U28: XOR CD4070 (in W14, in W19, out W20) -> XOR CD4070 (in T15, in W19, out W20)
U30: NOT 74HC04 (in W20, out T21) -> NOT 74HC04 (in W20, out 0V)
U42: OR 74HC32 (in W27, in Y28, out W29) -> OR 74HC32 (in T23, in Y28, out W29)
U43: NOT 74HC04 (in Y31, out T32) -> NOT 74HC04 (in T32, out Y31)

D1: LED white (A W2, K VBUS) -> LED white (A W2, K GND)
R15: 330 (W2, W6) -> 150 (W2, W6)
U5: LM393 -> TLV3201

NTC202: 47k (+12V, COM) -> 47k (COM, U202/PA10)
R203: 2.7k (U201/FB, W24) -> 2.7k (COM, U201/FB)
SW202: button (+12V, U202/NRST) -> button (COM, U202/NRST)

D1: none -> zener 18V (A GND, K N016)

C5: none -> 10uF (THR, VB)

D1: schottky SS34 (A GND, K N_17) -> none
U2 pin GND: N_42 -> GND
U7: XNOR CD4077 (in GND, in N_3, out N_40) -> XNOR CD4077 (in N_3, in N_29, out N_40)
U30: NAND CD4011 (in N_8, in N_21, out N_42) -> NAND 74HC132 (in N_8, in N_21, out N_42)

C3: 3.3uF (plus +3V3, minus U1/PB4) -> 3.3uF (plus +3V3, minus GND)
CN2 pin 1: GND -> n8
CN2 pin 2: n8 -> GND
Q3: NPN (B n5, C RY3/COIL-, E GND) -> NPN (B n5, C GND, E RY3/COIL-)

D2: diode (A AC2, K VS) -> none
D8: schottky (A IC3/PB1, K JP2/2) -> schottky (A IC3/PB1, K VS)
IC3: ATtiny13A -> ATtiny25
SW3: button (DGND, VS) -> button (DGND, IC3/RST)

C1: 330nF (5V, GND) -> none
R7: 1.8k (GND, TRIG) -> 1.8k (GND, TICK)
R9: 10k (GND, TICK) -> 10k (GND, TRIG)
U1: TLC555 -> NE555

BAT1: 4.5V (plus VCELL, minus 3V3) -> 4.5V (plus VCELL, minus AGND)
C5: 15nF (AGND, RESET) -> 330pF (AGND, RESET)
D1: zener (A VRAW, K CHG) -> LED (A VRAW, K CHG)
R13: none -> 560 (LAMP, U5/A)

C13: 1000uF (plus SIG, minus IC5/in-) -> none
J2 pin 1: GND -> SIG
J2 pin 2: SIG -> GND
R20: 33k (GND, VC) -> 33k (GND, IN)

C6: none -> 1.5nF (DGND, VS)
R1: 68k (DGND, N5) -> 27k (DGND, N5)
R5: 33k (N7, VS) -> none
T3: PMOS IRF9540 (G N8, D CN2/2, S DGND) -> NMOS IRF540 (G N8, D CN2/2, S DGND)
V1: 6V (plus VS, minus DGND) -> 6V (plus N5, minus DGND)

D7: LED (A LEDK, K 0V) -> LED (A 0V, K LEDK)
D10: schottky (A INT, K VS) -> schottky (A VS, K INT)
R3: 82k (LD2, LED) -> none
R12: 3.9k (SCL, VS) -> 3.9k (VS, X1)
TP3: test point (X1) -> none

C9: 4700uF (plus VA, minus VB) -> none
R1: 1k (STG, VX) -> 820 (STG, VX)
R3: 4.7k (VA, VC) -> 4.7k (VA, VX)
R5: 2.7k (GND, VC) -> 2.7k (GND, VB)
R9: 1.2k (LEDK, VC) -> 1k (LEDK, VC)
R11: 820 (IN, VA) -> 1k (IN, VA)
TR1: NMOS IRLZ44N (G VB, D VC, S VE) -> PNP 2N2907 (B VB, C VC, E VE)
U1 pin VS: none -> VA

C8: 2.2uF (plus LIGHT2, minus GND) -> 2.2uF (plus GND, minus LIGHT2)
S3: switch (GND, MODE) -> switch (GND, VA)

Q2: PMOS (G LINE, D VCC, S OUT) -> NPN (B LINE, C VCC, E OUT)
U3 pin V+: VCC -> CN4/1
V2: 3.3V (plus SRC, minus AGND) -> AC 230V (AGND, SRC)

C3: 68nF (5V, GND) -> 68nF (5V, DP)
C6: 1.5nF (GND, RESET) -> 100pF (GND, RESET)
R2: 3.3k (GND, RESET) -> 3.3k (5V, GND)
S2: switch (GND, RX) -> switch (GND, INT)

◆ ◆ ◆ ◆ ◆ ◆ ◆

▶ _To do_
Reproduce all of the data exactly as given.

▶ _Answer to the exercise_
U28: XOR CD4070 (in W14, in W19, out W20) -> XOR CD4070 (in T15, in W19, out W20)
U30: NOT 74HC04 (in W20, out T21) -> NOT 74HC04 (in W20, out 0V)
U42: OR 74HC32 (in W27, in Y28, out W29) -> OR 74HC32 (in T23, in Y28, out W29)
U43: NOT 74HC04 (in Y31, out T32) -> NOT 74HC04 (in T32, out Y31)

D1: LED white (A W2, K VBUS) -> LED white (A W2, K GND)
R15: 330 (W2, W6) -> 150 (W2, W6)
U5: LM393 -> TLV3201

NTC202: 47k (+12V, COM) -> 47k (COM, U202/PA10)
R203: 2.7k (U201/FB, W24) -> 2.7k (COM, U201/FB)
SW202: button (+12V, U202/NRST) -> button (COM, U202/NRST)

D1: none -> zener 18V (A GND, K N016)

C5: none -> 10uF (THR, VB)

D1: schottky SS34 (A GND, K N_17) -> none
U2 pin GND: N_42 -> GND
U7: XNOR CD4077 (in GND, in N_3, out N_40) -> XNOR CD4077 (in N_3, in N_29, out N_40)
U30: NAND CD4011 (in N_8, in N_21, out N_42) -> NAND 74HC132 (in N_8, in N_21, out N_42)

C3: 3.3uF (plus +3V3, minus U1/PB4) -> 3.3uF (plus +3V3, minus GND)
CN2 pin 1: GND -> n8
CN2 pin 2: n8 -> GND
Q3: NPN (B n5, C RY3/COIL-, E GND) -> NPN (B n5, C GND, E RY3/COIL-)

D2: diode (A AC2, K VS) -> none
D8: schottky (A IC3/PB1, K JP2/2) -> schottky (A IC3/PB1, K VS)
IC3: ATtiny13A -> ATtiny25
SW3: button (DGND, VS) -> button (DGND, IC3/RST)

C1: 330nF (5V, GND) -> none
R7: 1.8k (GND, TRIG) -> 1.8k (GND, TICK)
R9: 10k (GND, TICK) -> 10k (GND, TRIG)
U1: TLC555 -> NE555

BAT1: 4.5V (plus VCELL, minus 3V3) -> 4.5V (plus VCELL, minus AGND)
C5: 15nF (AGND, RESET) -> 330pF (AGND, RESET)
D1: zener (A VRAW, K CHG) -> LED (A VRAW, K CHG)
R13: none -> 560 (LAMP, U5/A)

C13: 1000uF (plus SIG, minus IC5/in-) -> none
J2 pin 1: GND -> SIG
J2 pin 2: SIG -> GND
R20: 33k (GND, VC) -> 33k (GND, IN)

C6: none -> 1.5nF (DGND, VS)
R1: 68k (DGND, N5) -> 27k (DGND, N5)
R5: 33k (N7, VS) -> none
T3: PMOS IRF9540 (G N8, D CN2/2, S DGND) -> NMOS IRF540 (G N8, D CN2/2, S DGND)
V1: 6V (plus VS, minus DGND) -> 6V (plus N5, minus DGND)

D7: LED (A LEDK, K 0V) -> LED (A 0V, K LEDK)
D10: schottky (A INT, K VS) -> schottky (A VS, K INT)
R3: 82k (LD2, LED) -> none
R12: 3.9k (SCL, VS) -> 3.9k (VS, X1)
TP3: test point (X1) -> none

C9: 4700uF (plus VA, minus VB) -> none
R1: 1k (STG, VX) -> 820 (STG, VX)
R3: 4.7k (VA, VC) -> 4.7k (VA, VX)
R5: 2.7k (GND, VC) -> 2.7k (GND, VB)
R9: 1.2k (LEDK, VC) -> 1k (LEDK, VC)
R11: 820 (IN, VA) -> 1k (IN, VA)
TR1: NMOS IRLZ44N (G VB, D VC, S VE) -> PNP 2N2907 (B VB, C VC, E VE)
U1 pin VS: none -> VA

C8: 2.2uF (plus LIGHT2, minus GND) -> 2.2uF (plus GND, minus LIGHT2)
S3: switch (GND, MODE) -> switch (GND, VA)

Q2: PMOS (G LINE, D VCC, S OUT) -> NPN (B LINE, C VCC, E OUT)
U3 pin V+: VCC -> CN4/1
V2: 3.3V (plus SRC, minus AGND) -> AC 230V (AGND, SRC)

C3: 68nF (5V, GND) -> 68nF (5V, DP)
C6: 1.5nF (GND, RESET) -> 100pF (GND, RESET)
R2: 3.3k (GND, RESET) -> 3.3k (5V, GND)
S2: switch (GND, RX) -> switch (GND, INT)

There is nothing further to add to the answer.